= WHAT YOU HAVE TO DO =
For this exercise, copy each line of the records that contains the word "grey".

** Opening WORKING DATA block **

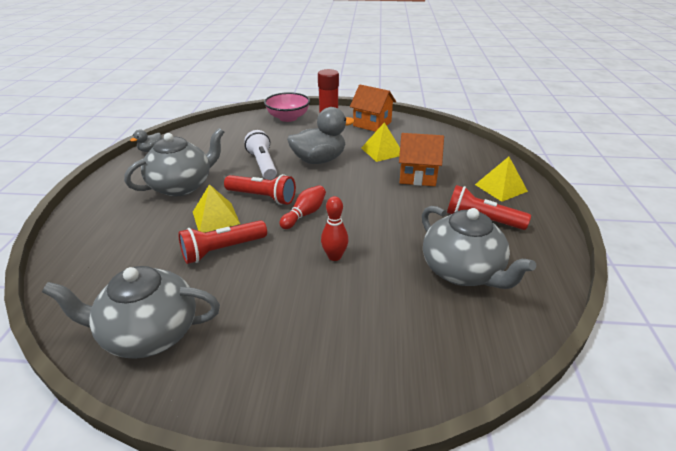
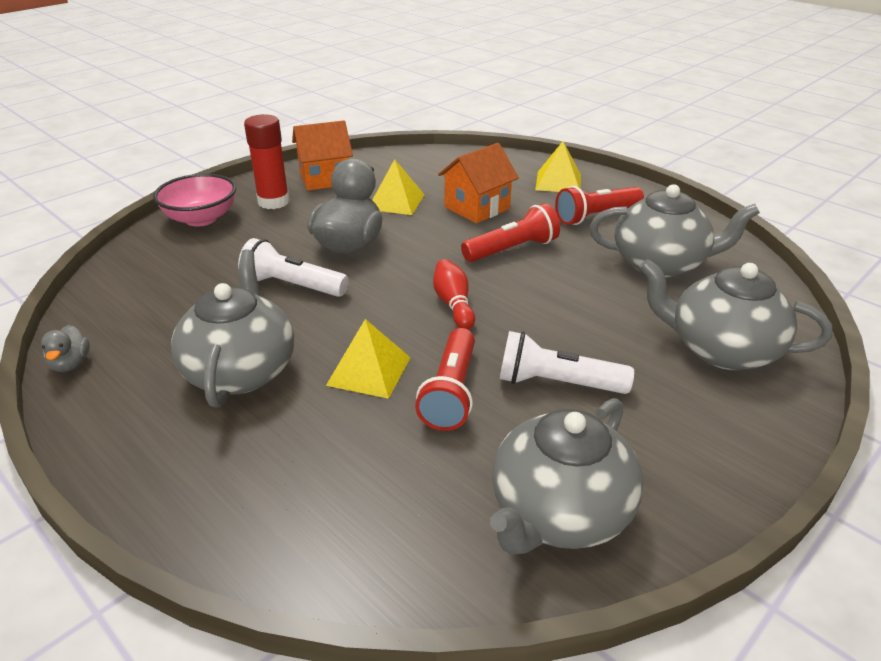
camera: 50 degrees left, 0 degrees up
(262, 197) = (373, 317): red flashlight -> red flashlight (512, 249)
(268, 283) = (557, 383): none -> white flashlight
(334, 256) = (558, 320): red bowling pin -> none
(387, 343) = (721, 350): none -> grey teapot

** Closing WORKING DATA block **
** Opening WORKING DATA block **

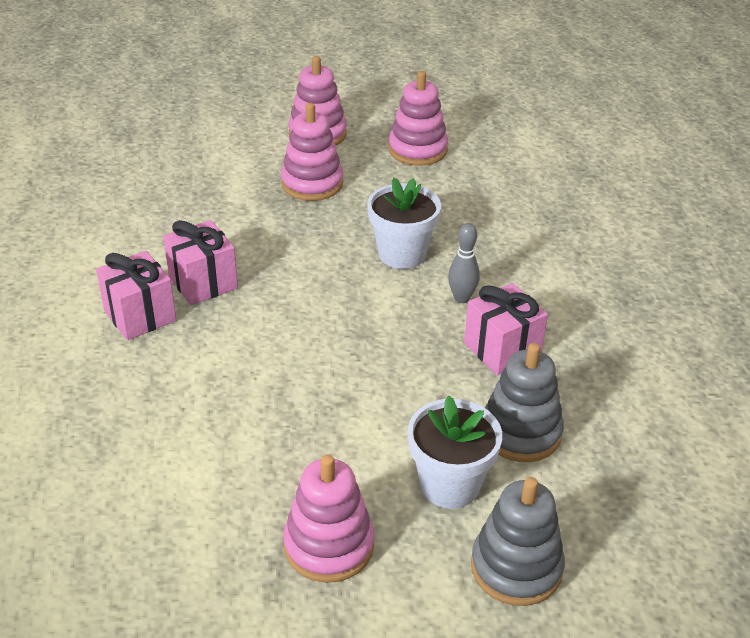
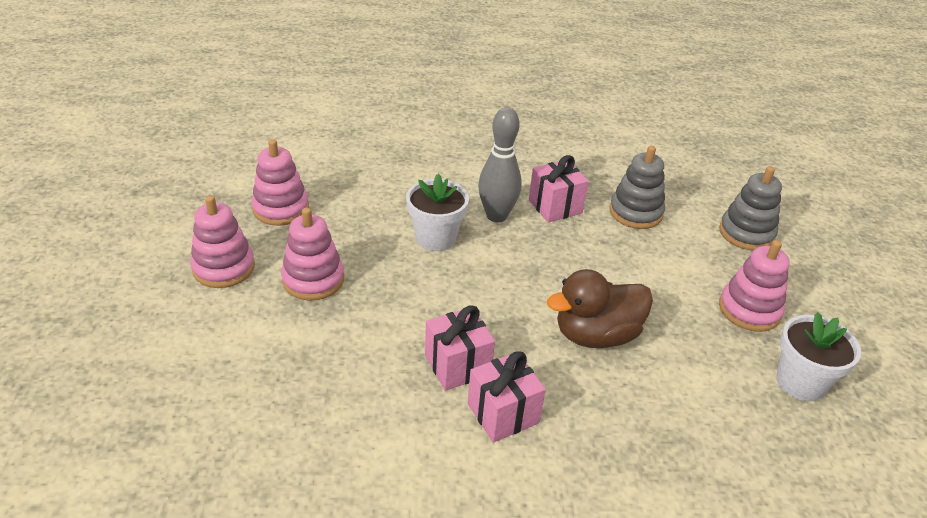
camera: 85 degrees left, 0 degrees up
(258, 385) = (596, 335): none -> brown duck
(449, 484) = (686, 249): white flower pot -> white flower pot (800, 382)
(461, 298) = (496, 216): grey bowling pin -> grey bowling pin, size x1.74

** Closing WORKING DATA block **
** Opening WORKING DATA block **

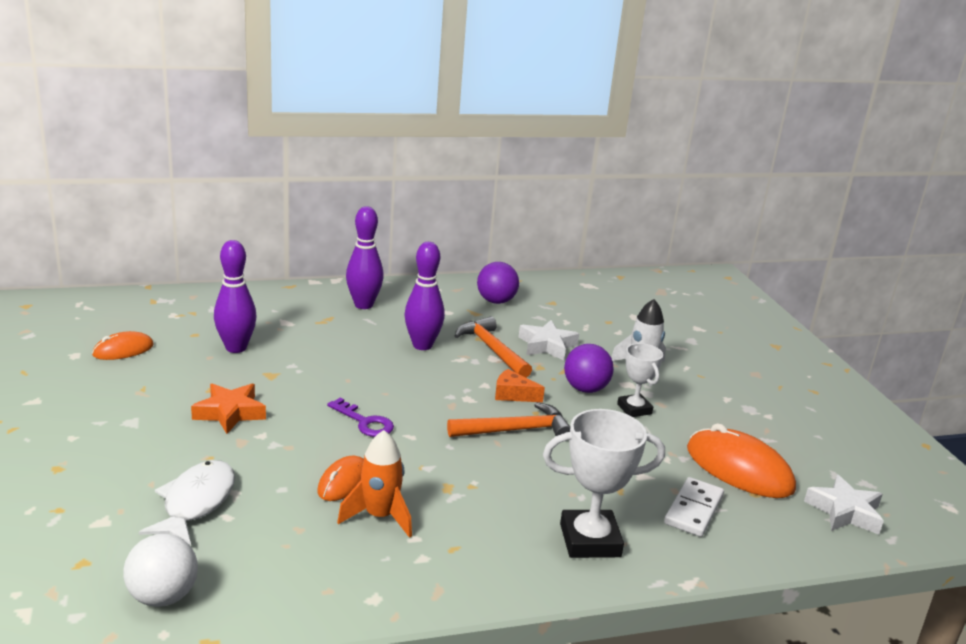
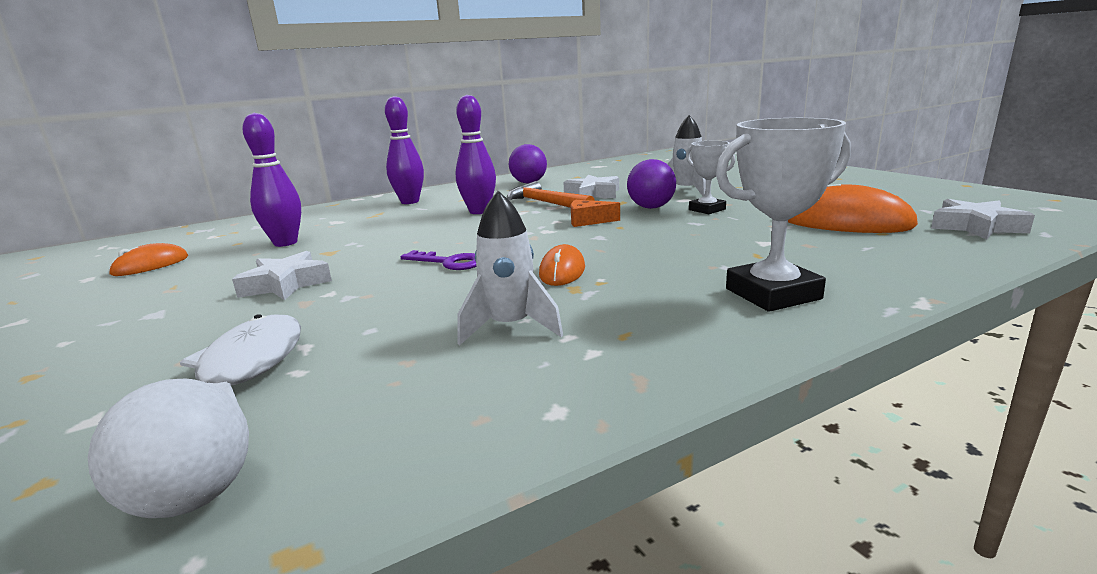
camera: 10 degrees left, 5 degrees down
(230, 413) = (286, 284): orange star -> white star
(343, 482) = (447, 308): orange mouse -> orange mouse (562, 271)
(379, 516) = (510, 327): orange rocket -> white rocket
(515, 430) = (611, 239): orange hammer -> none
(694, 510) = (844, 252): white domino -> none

** Closing WORKING DATA block **

= WRITTEN ANSWER =
(387, 343) = (721, 350): none -> grey teapot
(461, 298) = (496, 216): grey bowling pin -> grey bowling pin, size x1.74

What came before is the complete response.